◆ What to produce: Your copy should match the entries below exactly, apart from the images.

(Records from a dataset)
☆ ☆ ☆

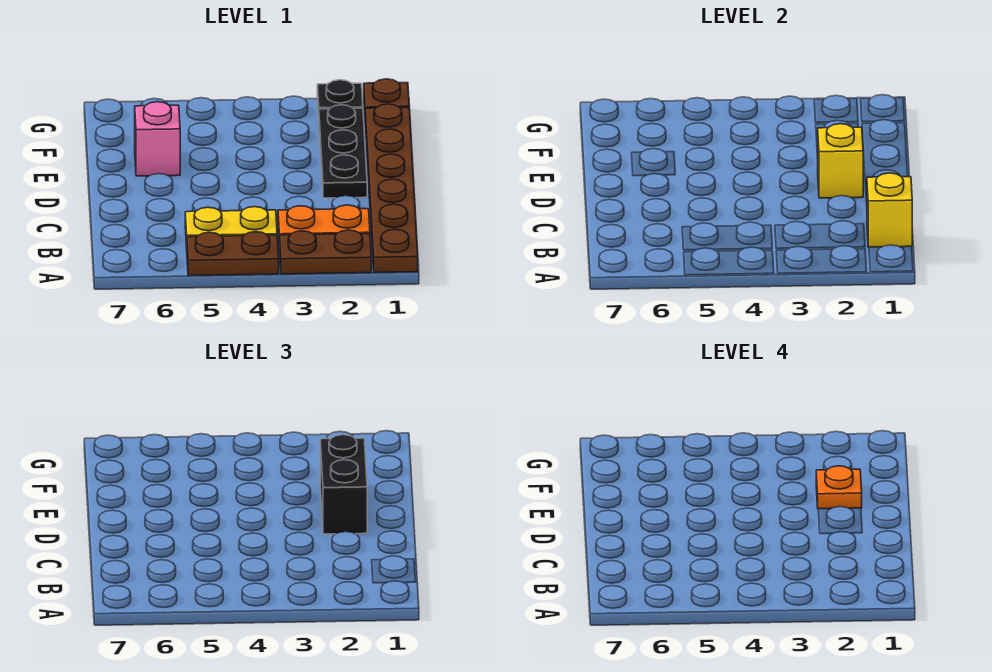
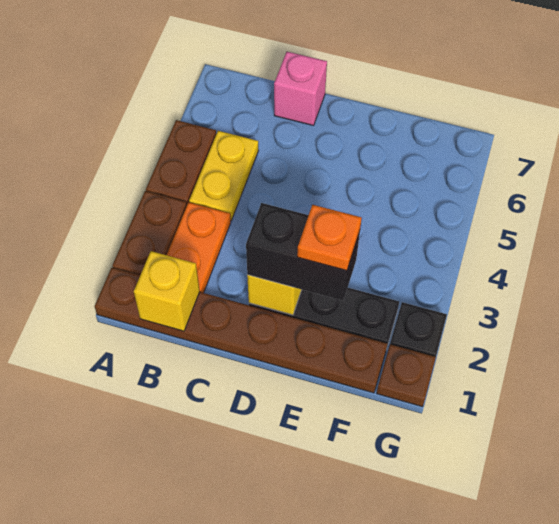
pink brick E6 level 1 -> pink brick C7 level 1

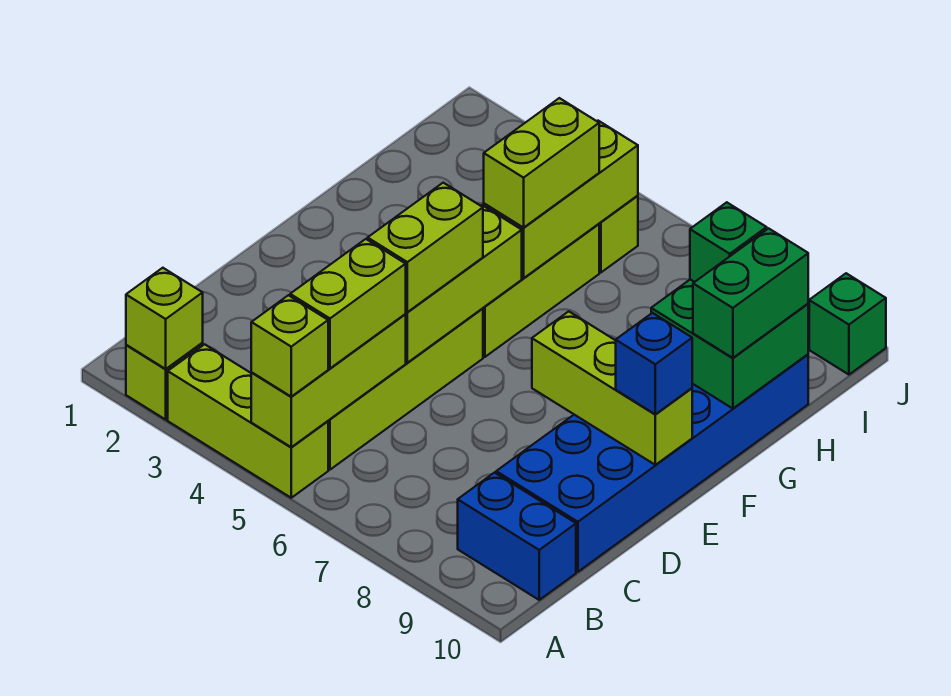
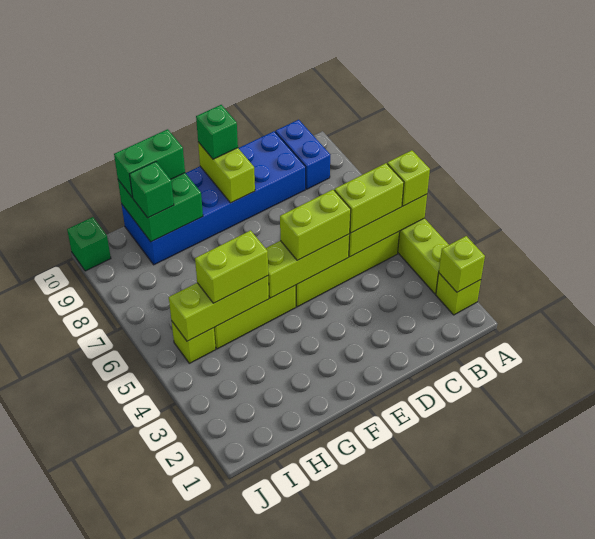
lime brick E8:E10 level 2 -> lime brick E9:E10 level 2
blue brick E10 level 3 -> green brick E10 level 3

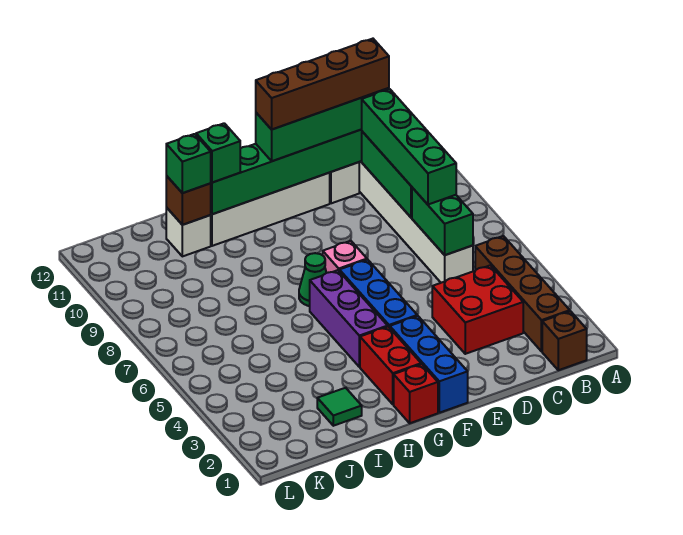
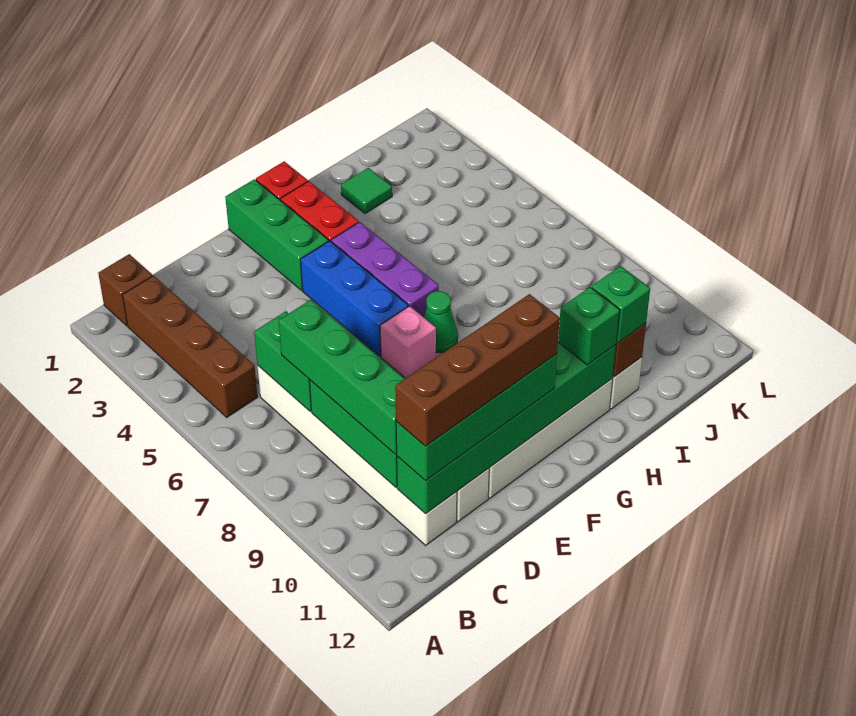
red brick C3:D4 level 1 -> none
blue brick F1:F3 level 1 -> green brick F1:F3 level 1

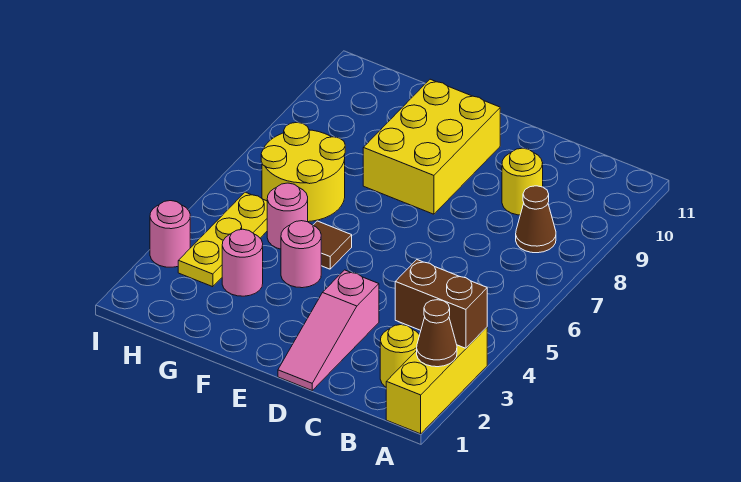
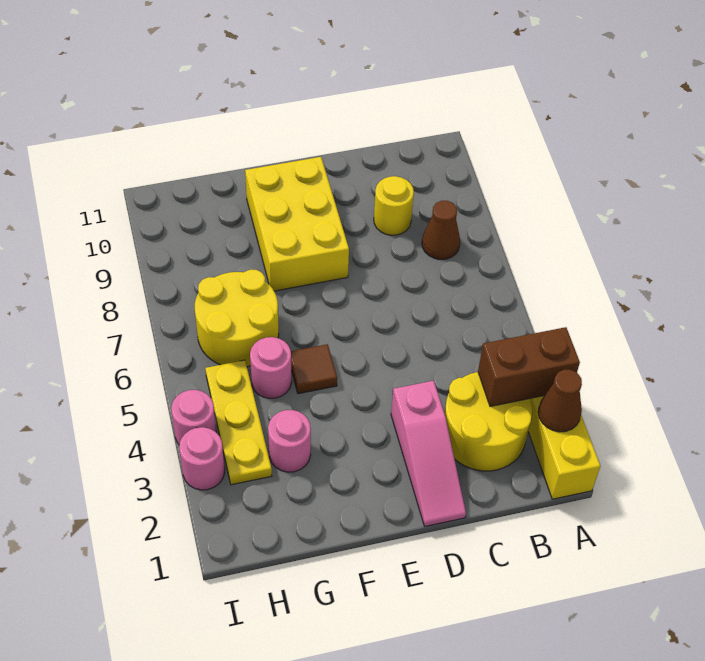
yellow round brick B2 level 1 -> yellow round brick B2:C3 level 1
pink round brick F4 level 1 -> pink round brick I4 level 1

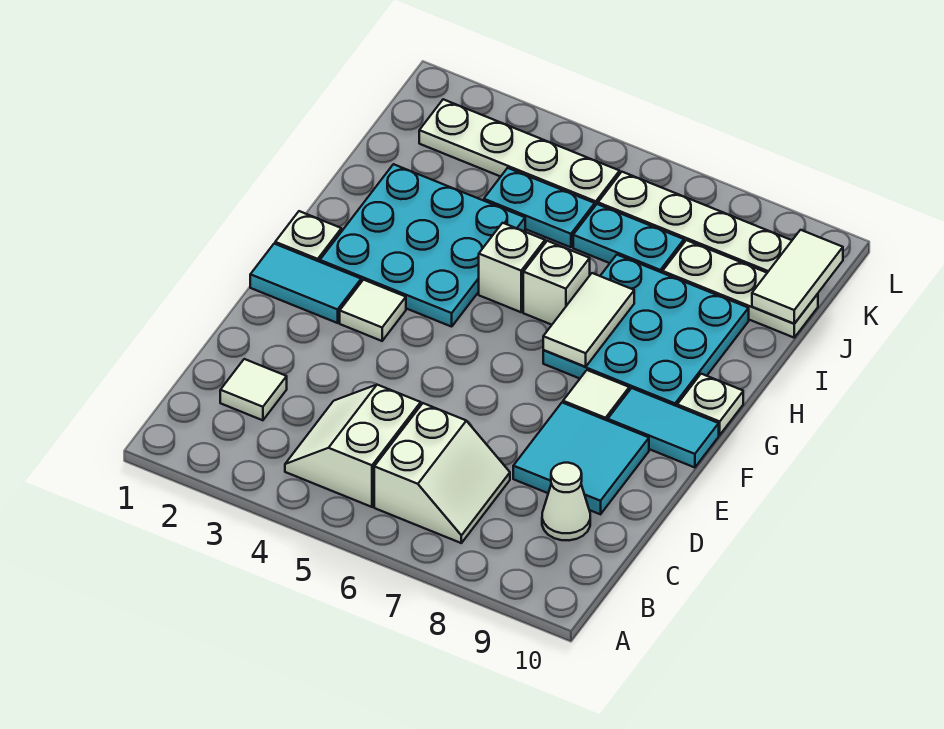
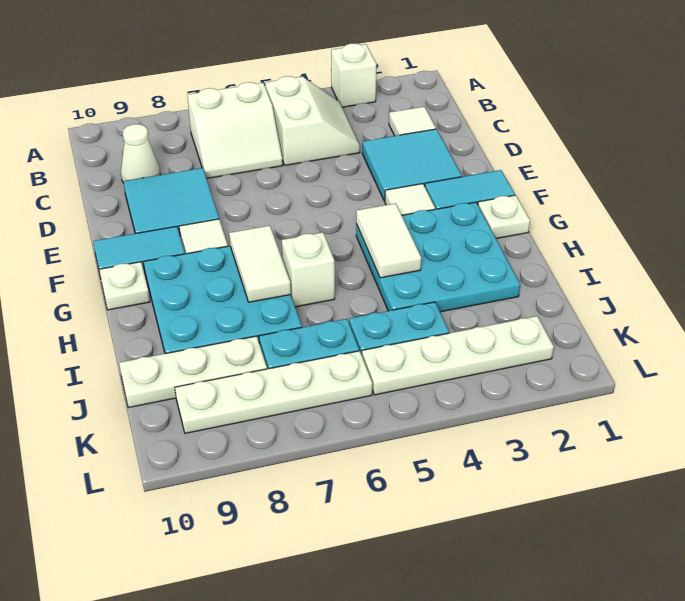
white slope B6:C7 level 1 top 6 -> white slope B6:C7 level 1 top B
none -> cyan tile D2:E3 level 1
white brick H5 level 1 -> white brick A3 level 1
white tile J10:K10 level 2 -> white tile G4:H4 level 2

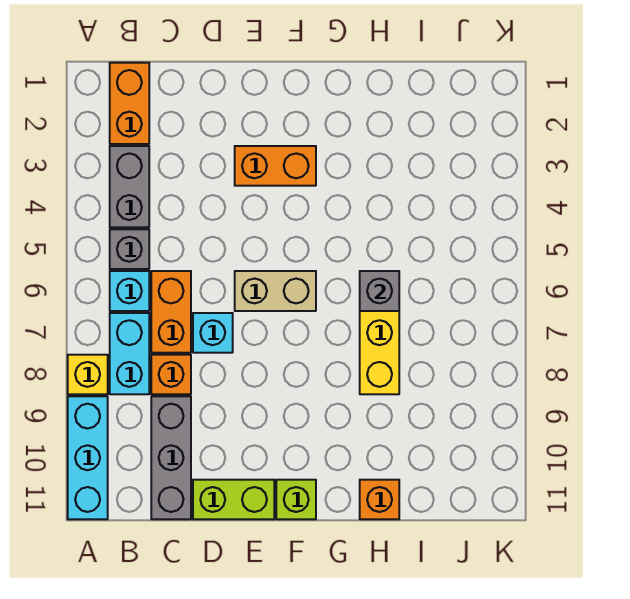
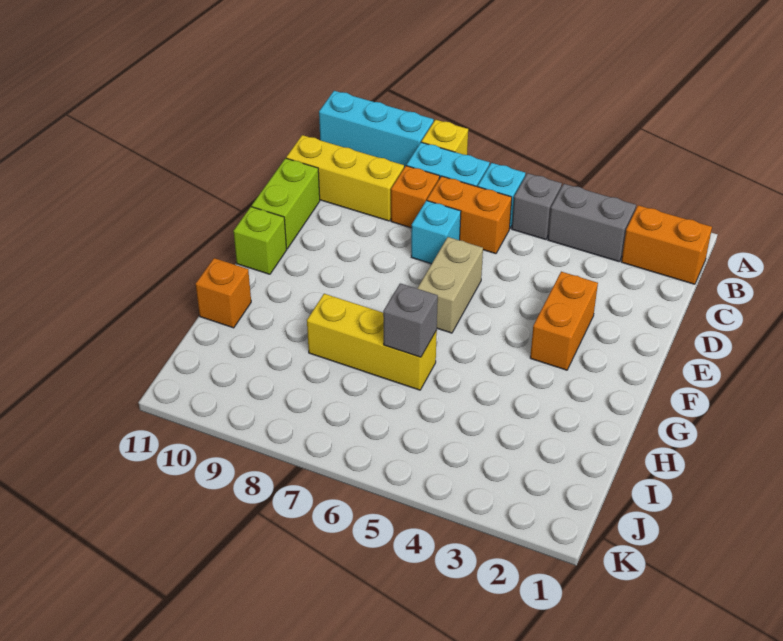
grey brick C9:C11 level 1 -> yellow brick C9:C11 level 1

☆ ☆ ☆

◆ Response to the exercise:
pink brick E6 level 1 -> pink brick C7 level 1

lime brick E8:E10 level 2 -> lime brick E9:E10 level 2
blue brick E10 level 3 -> green brick E10 level 3

red brick C3:D4 level 1 -> none
blue brick F1:F3 level 1 -> green brick F1:F3 level 1

yellow round brick B2 level 1 -> yellow round brick B2:C3 level 1
pink round brick F4 level 1 -> pink round brick I4 level 1

white slope B6:C7 level 1 top 6 -> white slope B6:C7 level 1 top B
none -> cyan tile D2:E3 level 1
white brick H5 level 1 -> white brick A3 level 1
white tile J10:K10 level 2 -> white tile G4:H4 level 2

grey brick C9:C11 level 1 -> yellow brick C9:C11 level 1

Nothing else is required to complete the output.